RECORDS TO PROCESS section start
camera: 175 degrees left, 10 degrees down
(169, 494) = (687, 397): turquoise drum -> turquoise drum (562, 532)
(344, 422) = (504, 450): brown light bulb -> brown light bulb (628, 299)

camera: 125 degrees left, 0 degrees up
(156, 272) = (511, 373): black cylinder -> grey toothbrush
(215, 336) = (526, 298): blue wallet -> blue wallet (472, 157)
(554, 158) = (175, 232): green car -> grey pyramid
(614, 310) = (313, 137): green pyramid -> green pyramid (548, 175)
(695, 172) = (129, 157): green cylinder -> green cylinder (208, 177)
RECORDS TO PROCESS section end
RECORDS TO PROCESS section start
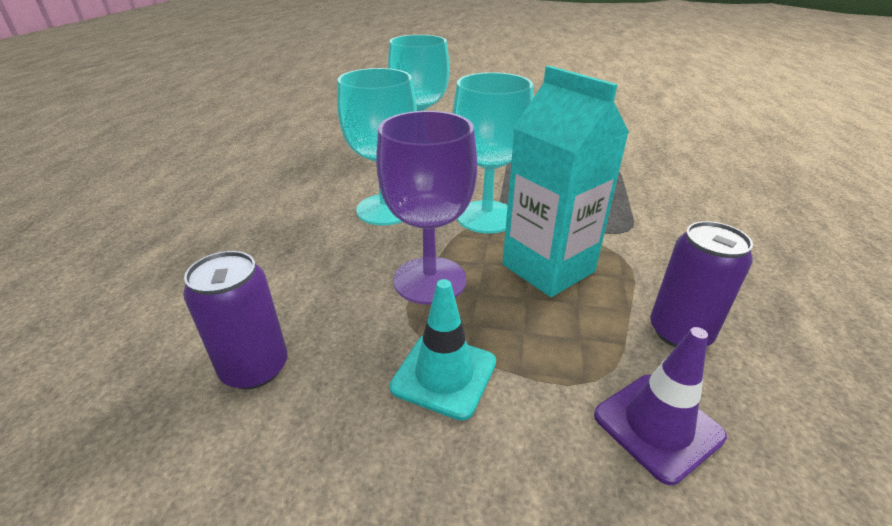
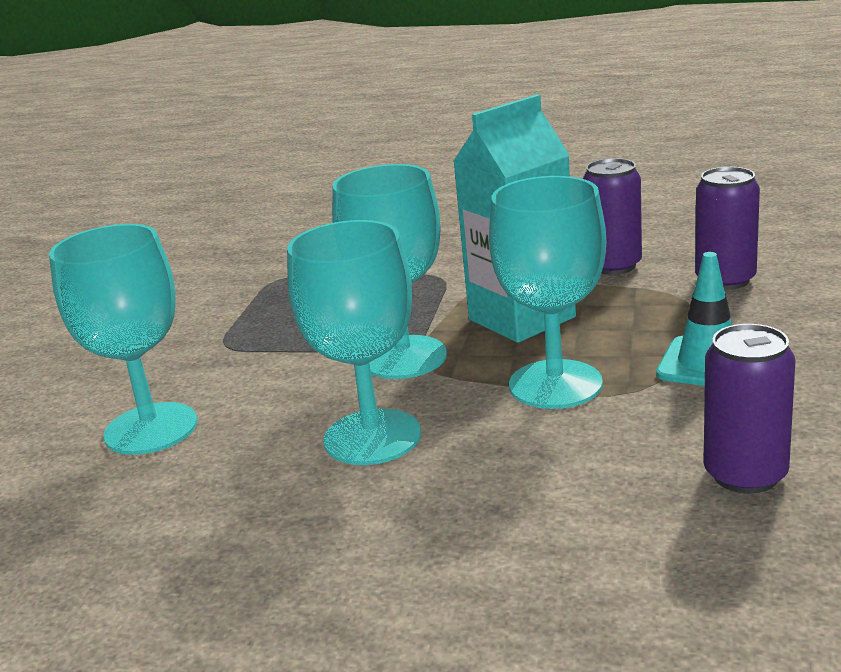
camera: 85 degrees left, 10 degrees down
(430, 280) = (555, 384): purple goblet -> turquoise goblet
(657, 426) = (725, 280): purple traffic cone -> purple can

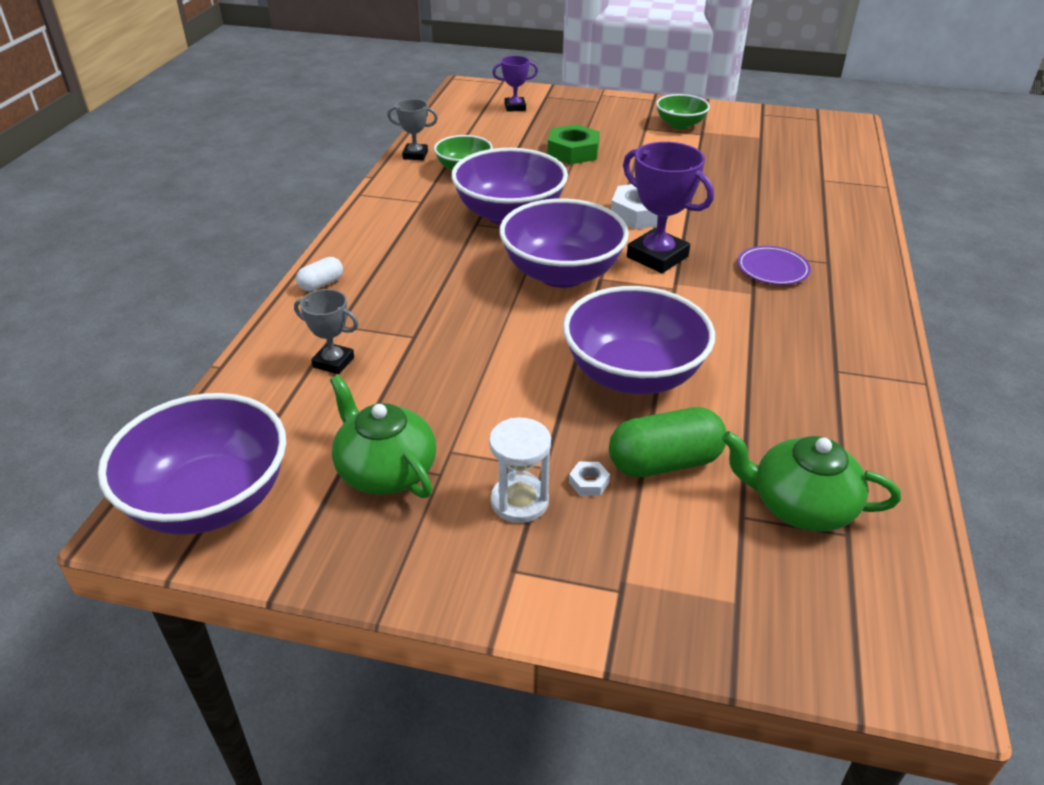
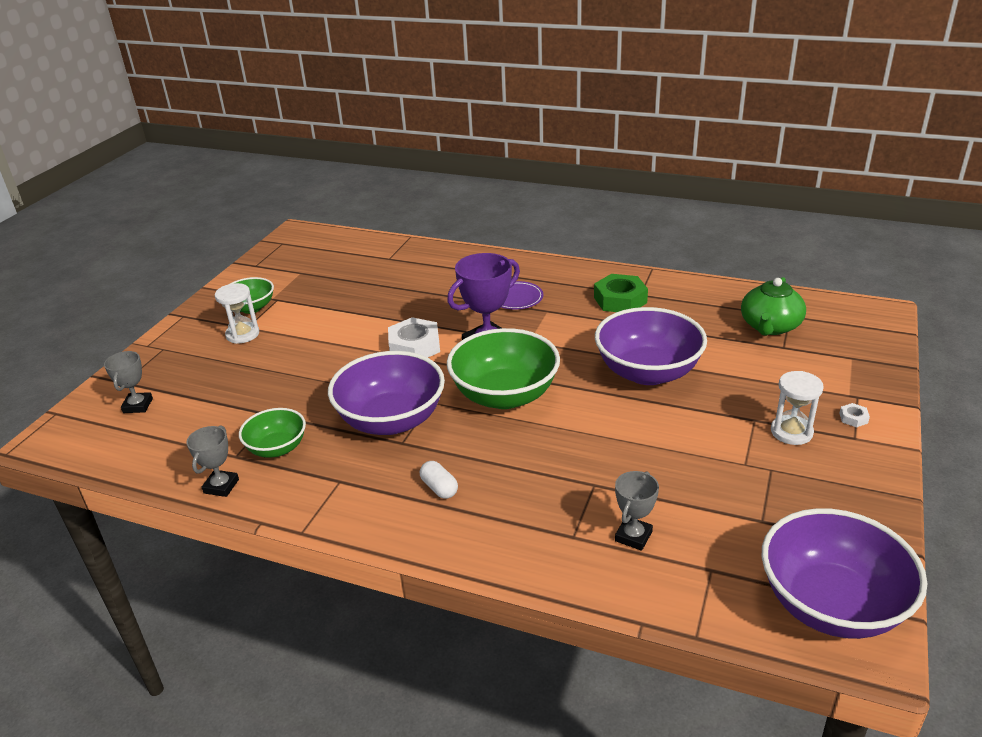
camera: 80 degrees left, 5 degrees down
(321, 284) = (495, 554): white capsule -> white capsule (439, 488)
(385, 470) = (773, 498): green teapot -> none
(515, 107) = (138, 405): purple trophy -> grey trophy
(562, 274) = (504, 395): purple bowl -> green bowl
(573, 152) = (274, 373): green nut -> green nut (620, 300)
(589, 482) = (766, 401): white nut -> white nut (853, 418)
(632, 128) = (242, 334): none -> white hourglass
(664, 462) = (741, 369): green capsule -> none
RECORDS TO PROCESS section end
Everything from the line containing "(573, 152) = (274, 373): green" through the line containing "(664, 462) = (741, 369): green" in the material above should be retyped exactly, both ends included, and nothing more.

(573, 152) = (274, 373): green nut -> green nut (620, 300)
(589, 482) = (766, 401): white nut -> white nut (853, 418)
(632, 128) = (242, 334): none -> white hourglass
(664, 462) = (741, 369): green capsule -> none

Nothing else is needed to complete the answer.